--- STORED DATA Enclosed Below ---

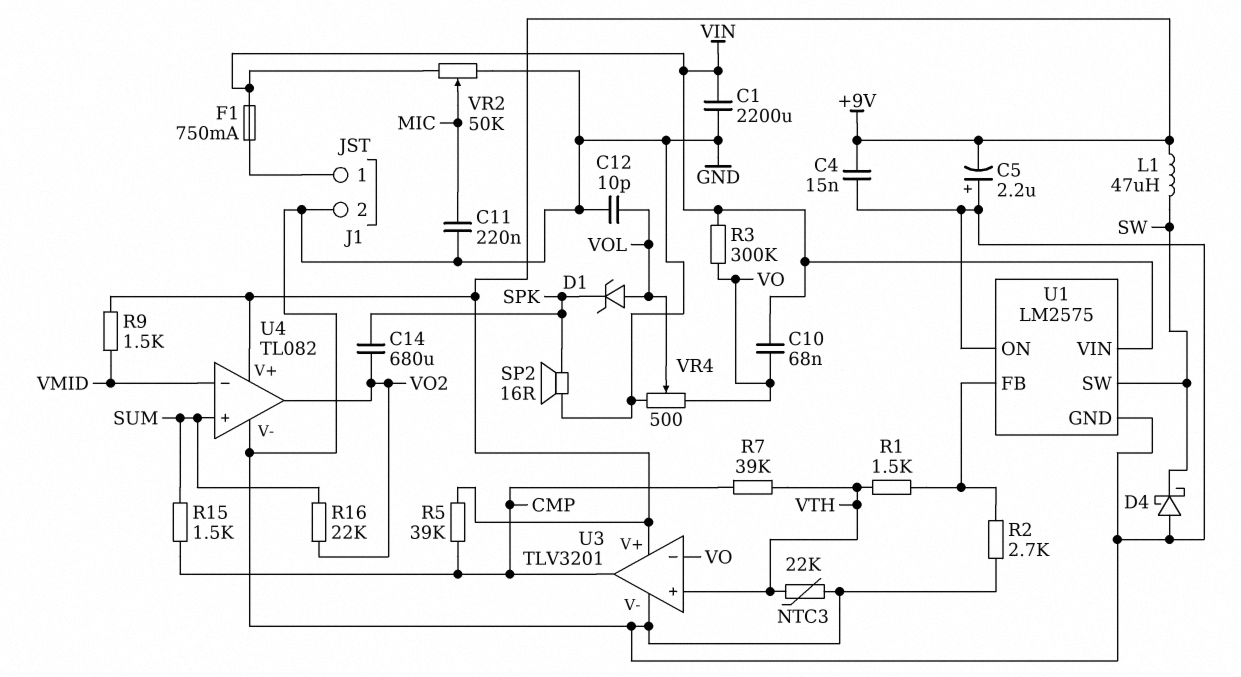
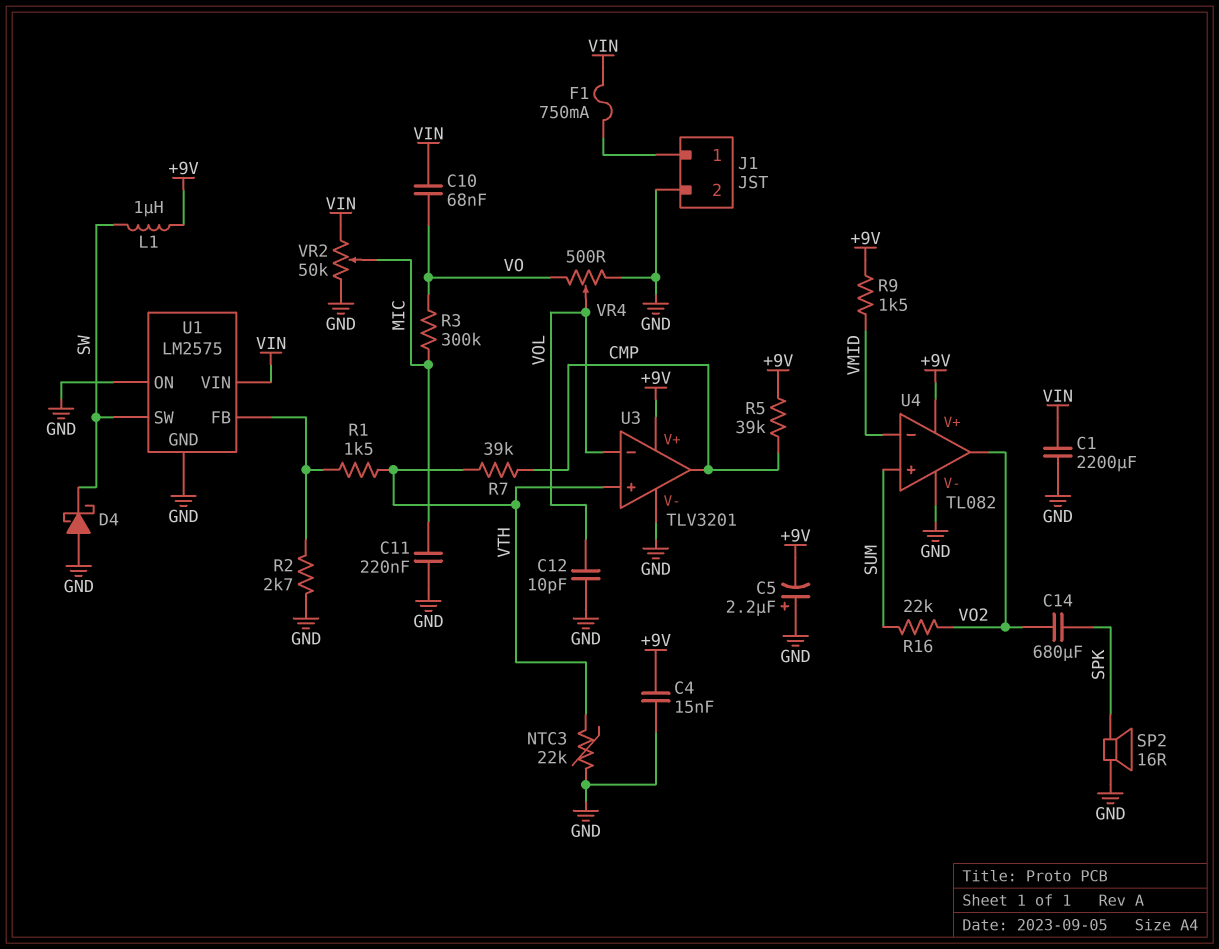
D1: zener (A VOL, K SPK) -> none
L1: 47uH (+9V, SW) -> 1uH (+9V, SW)
R3: 300k (VIN, VO) -> 300k (MIC, VO)
R15: 1.5k (CMP, SUM) -> none
U3 pin in-: VO -> VOL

--- End of Enclosed STORED DATA ---

• WHAT IS NEEDED:
Among the lines above, find those carrying the word "none" and copy them out.

• EXERCISE OUTPUT:
D1: zener (A VOL, K SPK) -> none
R15: 1.5k (CMP, SUM) -> none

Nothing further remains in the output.